_Assigned task:_ Run through the records and show each line that includes the string "marron".

_Records drawn from a dataset:_
^^^^
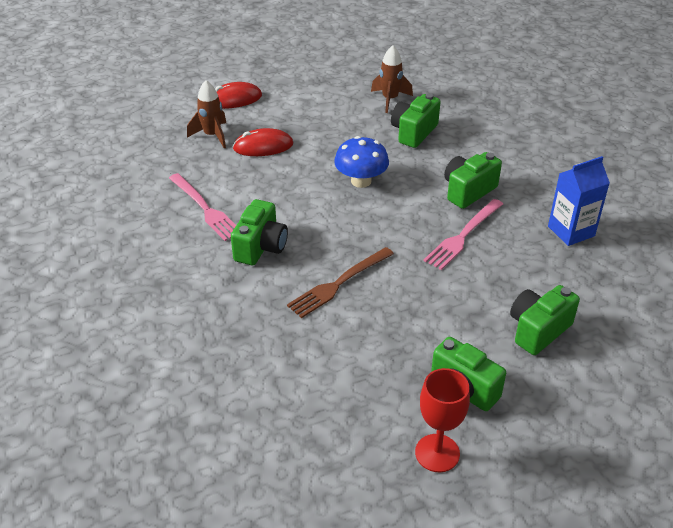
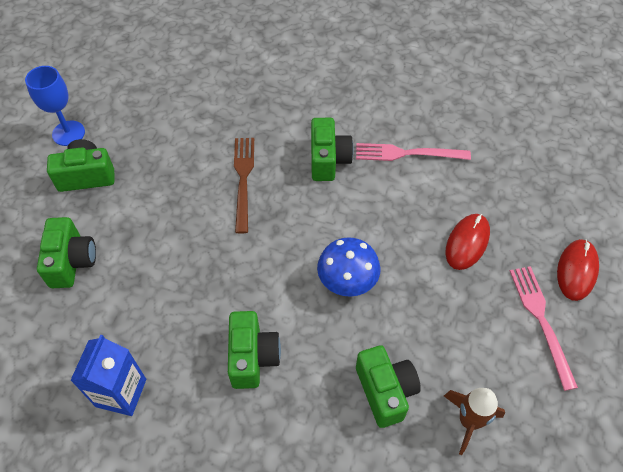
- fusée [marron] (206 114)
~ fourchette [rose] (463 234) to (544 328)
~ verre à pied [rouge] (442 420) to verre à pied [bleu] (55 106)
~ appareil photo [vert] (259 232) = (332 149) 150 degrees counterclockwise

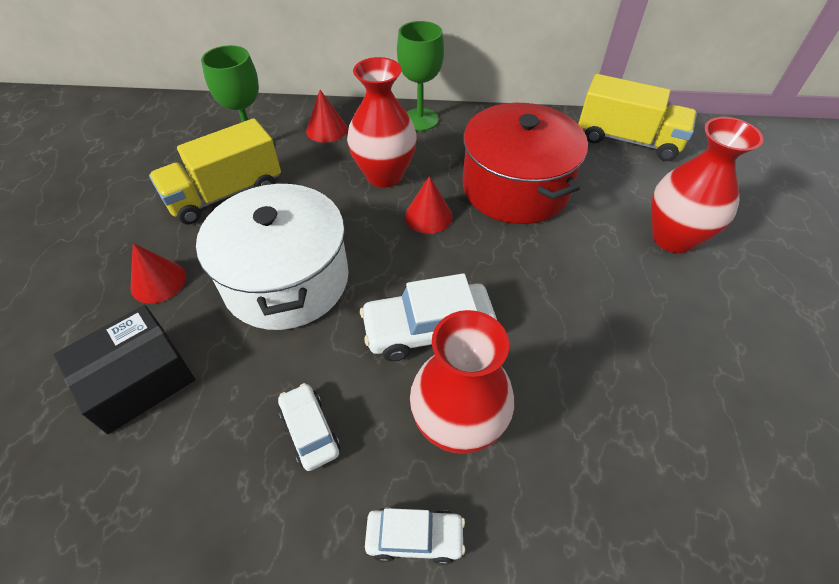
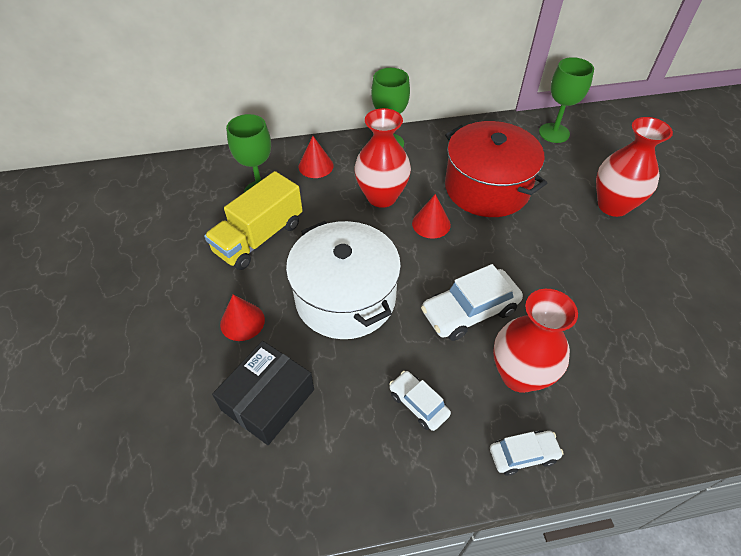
~ camion [jaune] (637 117) to verre à pied [vert] (566 100)

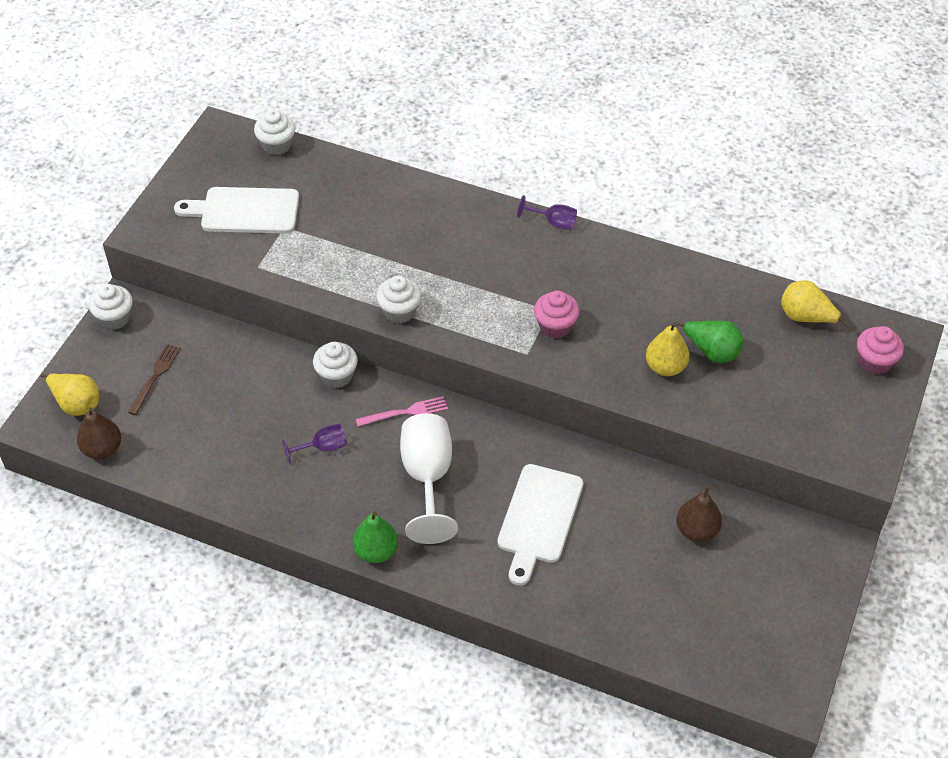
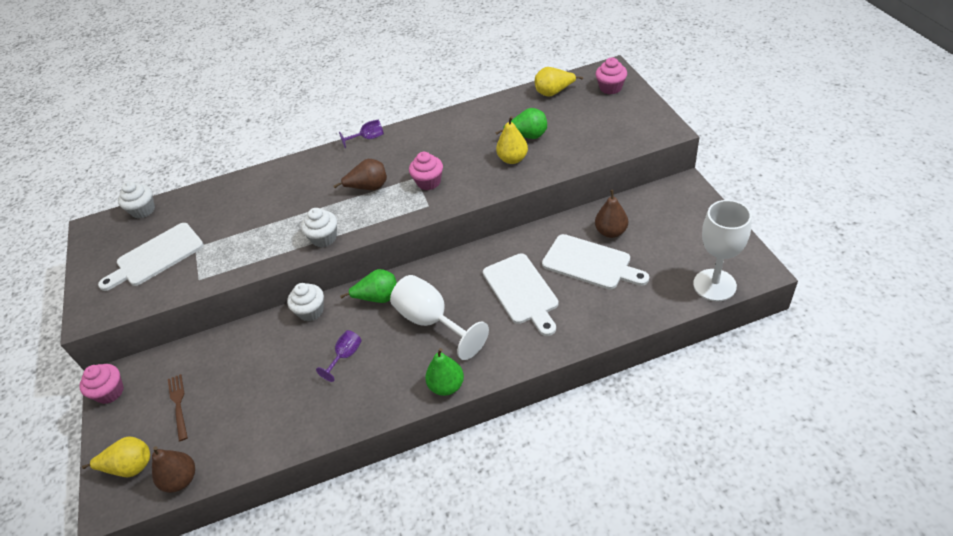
+ poire [marron] (360 174)
+ planche à découper [blanc] (595 261)
+ verre à pied [blanc] (722 250)
~ fourchette [rose] (402 411) to poire [vert] (368 286)
~ muffin [blanc] (111 307) to muffin [rose] (101 384)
^^^^
_Answer to this task:_
- fusée [marron] (206 114)
+ poire [marron] (360 174)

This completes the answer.